Object position data:
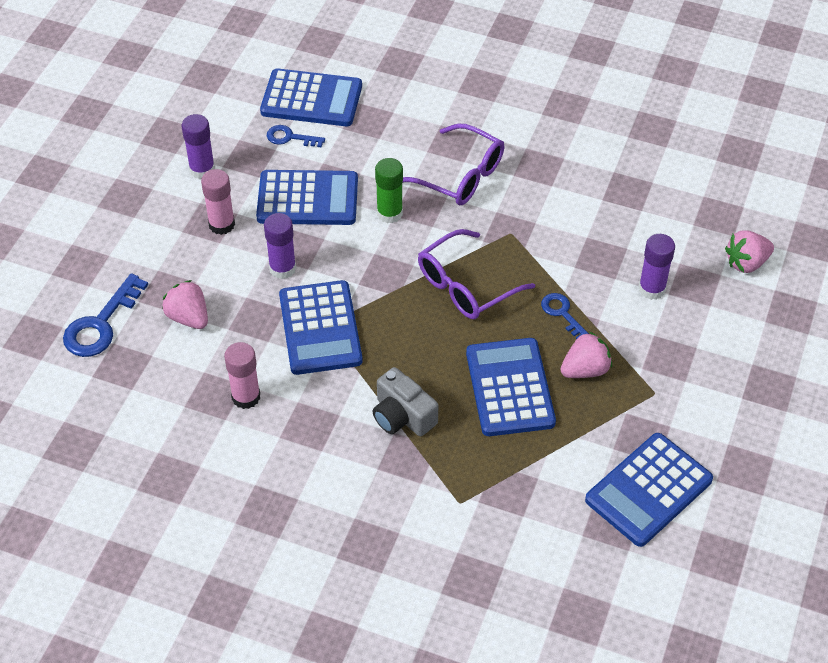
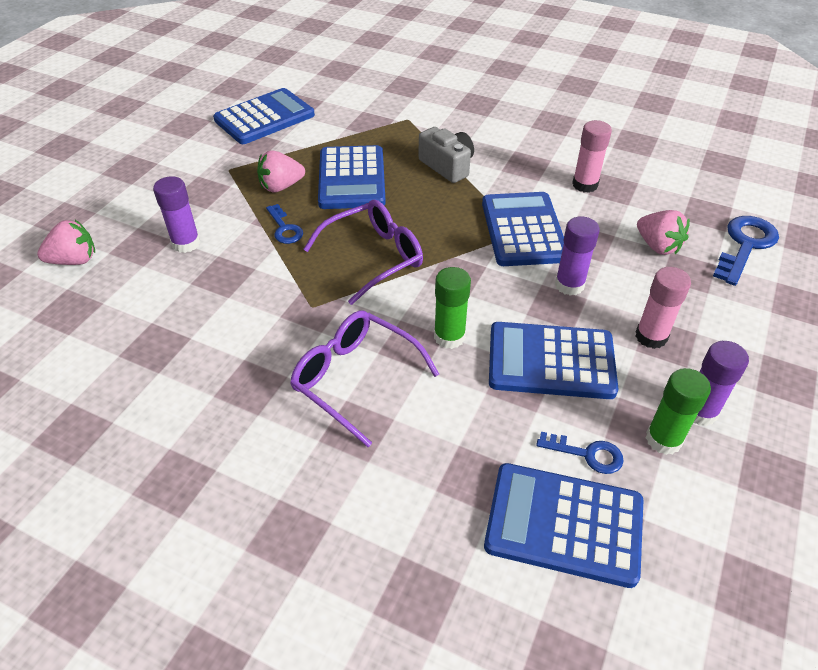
camera: 175 degrees left, 5 degrees down
(234, 150) = (663, 439): none -> green glue stick

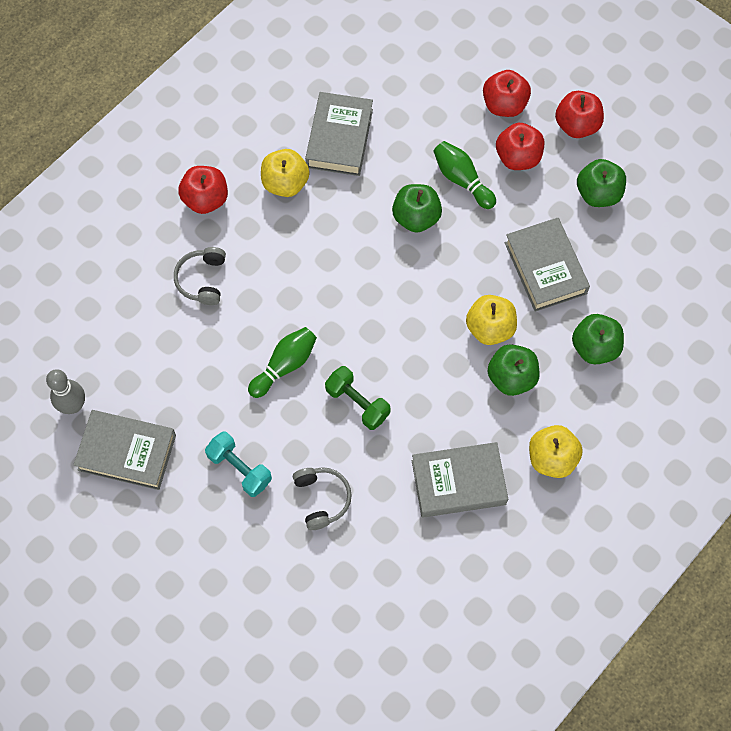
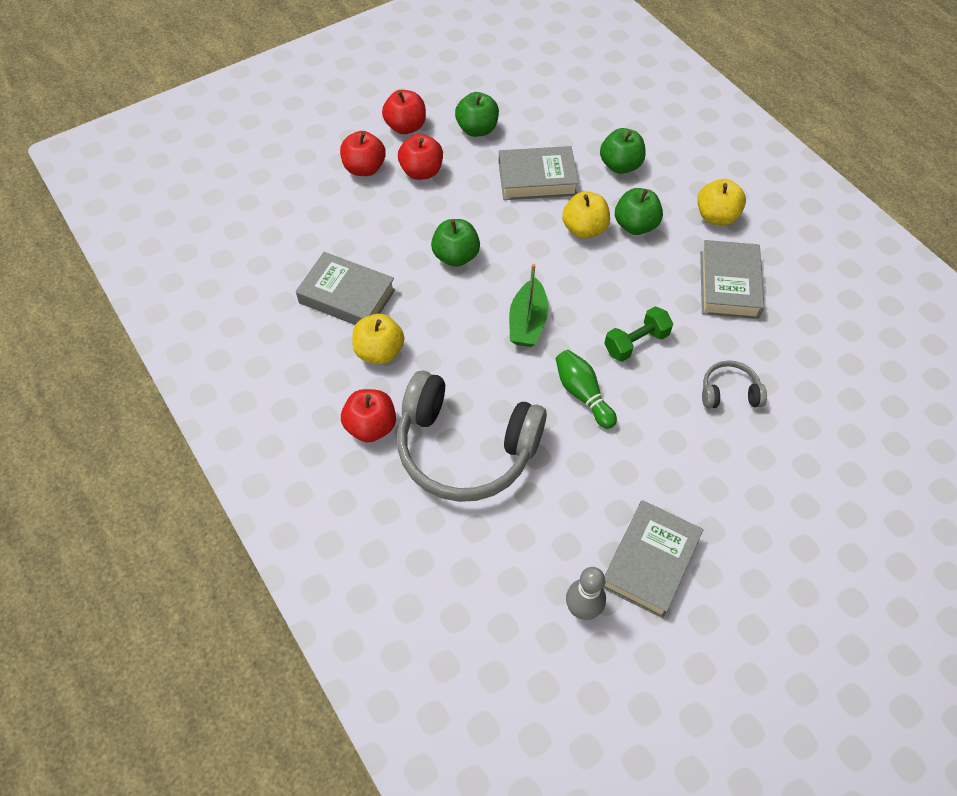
camera: 75 degrees left, 10 degrees down
(202, 280) = (465, 448): grey headphones -> grey headphones, size x2.24
(239, 468) = (686, 456): turquoise dumbbell -> none
(354, 300) = (527, 322): none -> green boat
(462, 180) = (429, 214): green bowling pin -> none

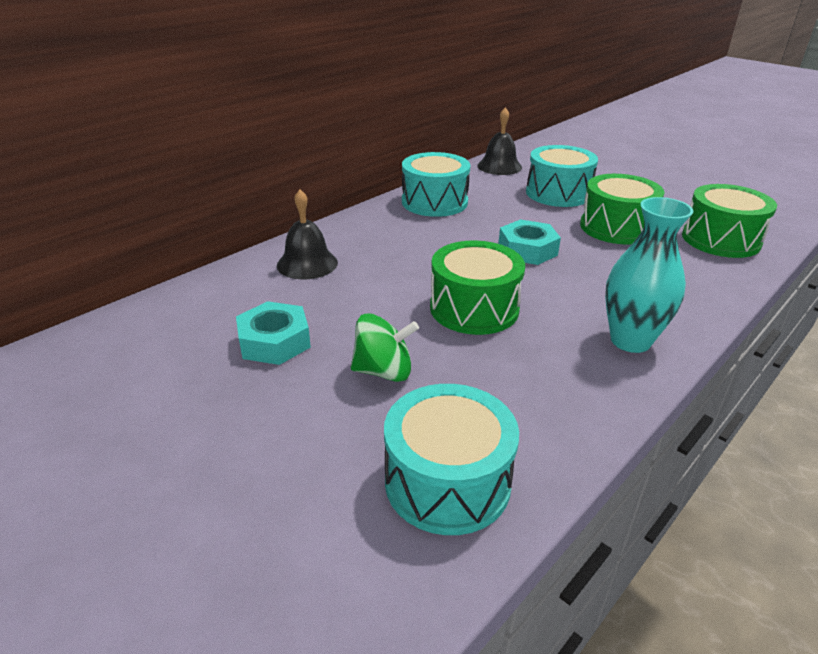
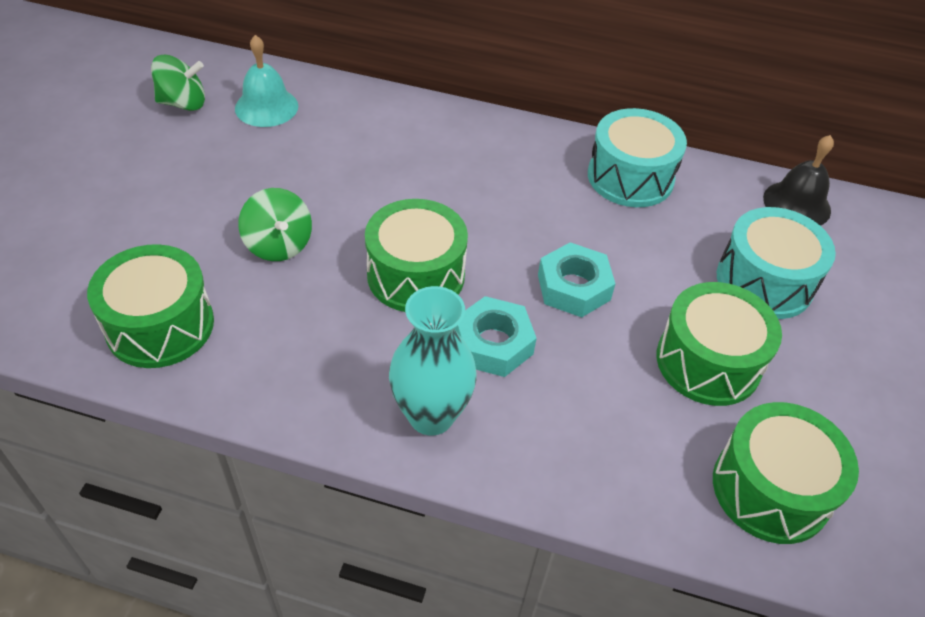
camera: 60 degrees right, 15 degrees up
(93, 387) = (183, 103): none -> green spinning top
(172, 332) = (266, 107): none -> turquoise bell
(274, 341) = (285, 166): turquoise nut -> turquoise nut (493, 344)
(307, 263) = (420, 135): black bell -> none
(447, 481) = (160, 325): turquoise drum -> green drum

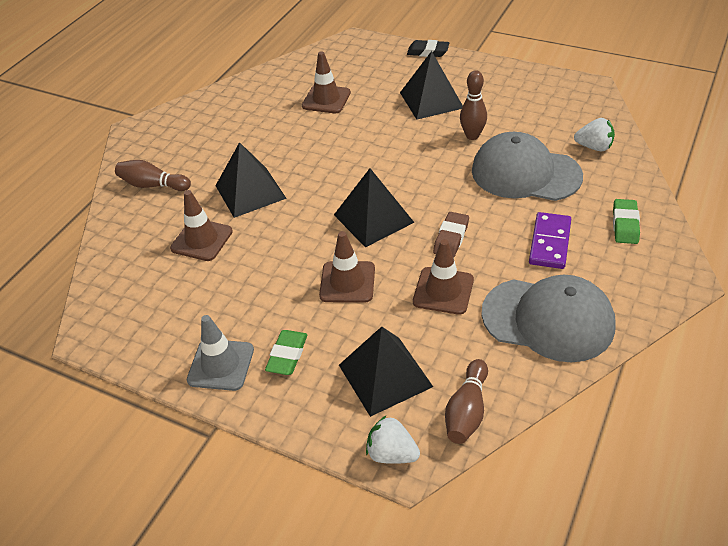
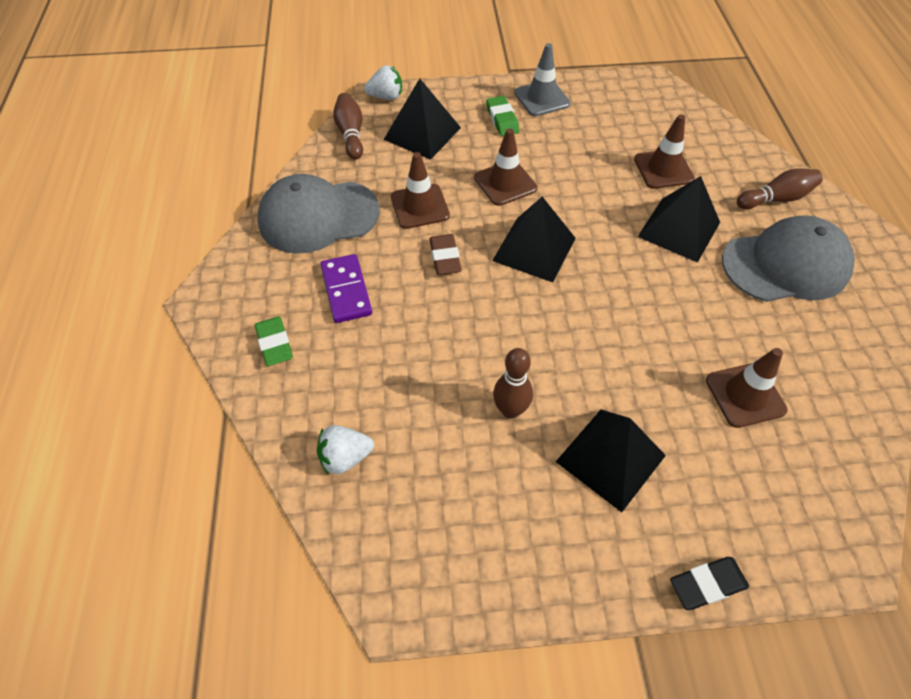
camera: 145 degrees right, 10 degrees up
(525, 173) = (412, 373): grey cap -> grey cap (785, 265)

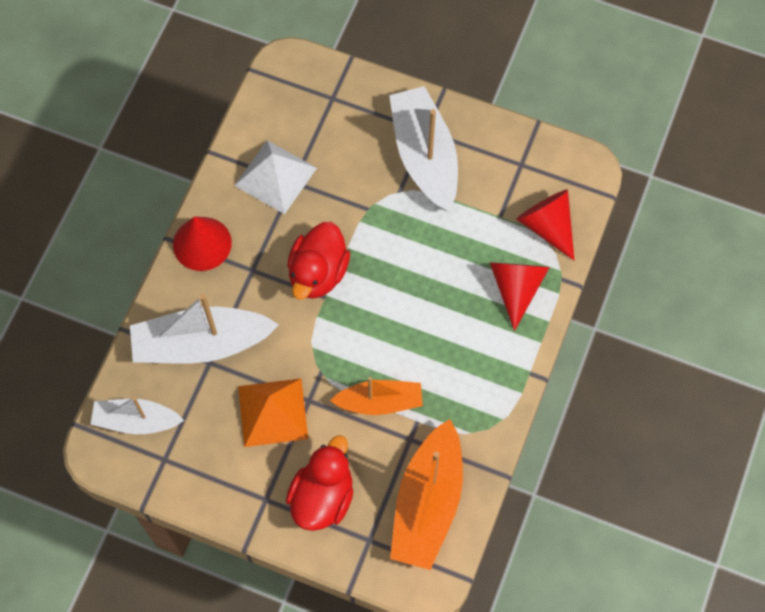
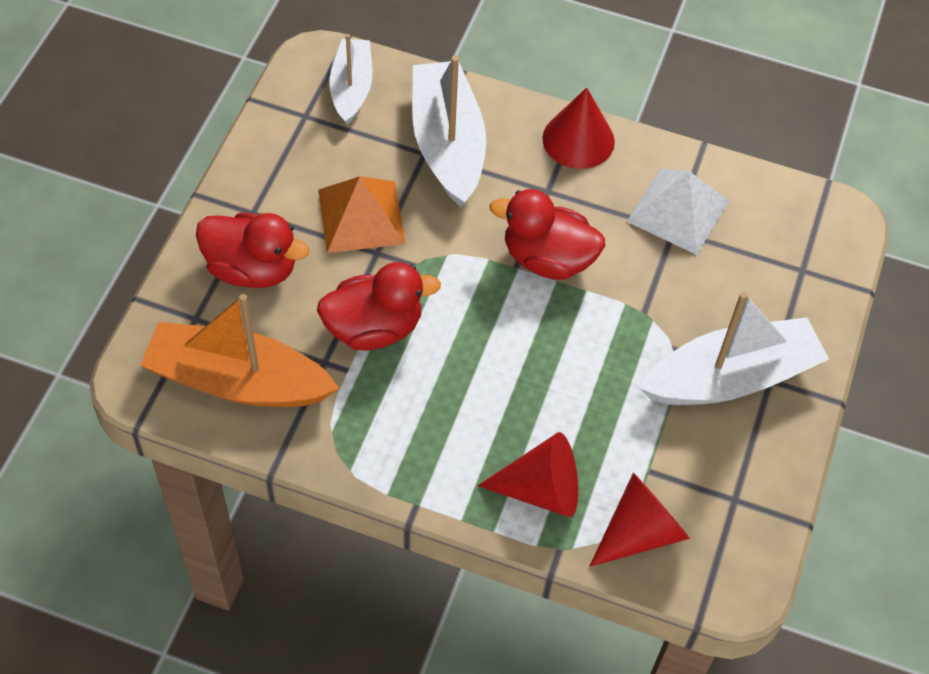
camera: 85 degrees right, 10 degrees down
(380, 402) = (374, 328): orange boat -> red duck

Task statement> Would you set down every line of the data above exactly, skipping the pictures?

Response to this exercise>
camera: 175 degrees left, 5 degrees down
(234, 150) = (663, 439): none -> green glue stick

camera: 75 degrees left, 10 degrees down
(202, 280) = (465, 448): grey headphones -> grey headphones, size x2.24
(239, 468) = (686, 456): turquoise dumbbell -> none
(354, 300) = (527, 322): none -> green boat
(462, 180) = (429, 214): green bowling pin -> none

camera: 60 degrees right, 15 degrees up
(93, 387) = (183, 103): none -> green spinning top
(172, 332) = (266, 107): none -> turquoise bell
(274, 341) = (285, 166): turquoise nut -> turquoise nut (493, 344)
(307, 263) = (420, 135): black bell -> none
(447, 481) = (160, 325): turquoise drum -> green drum

camera: 145 degrees right, 10 degrees up
(525, 173) = (412, 373): grey cap -> grey cap (785, 265)

camera: 85 degrees right, 10 degrees down
(380, 402) = (374, 328): orange boat -> red duck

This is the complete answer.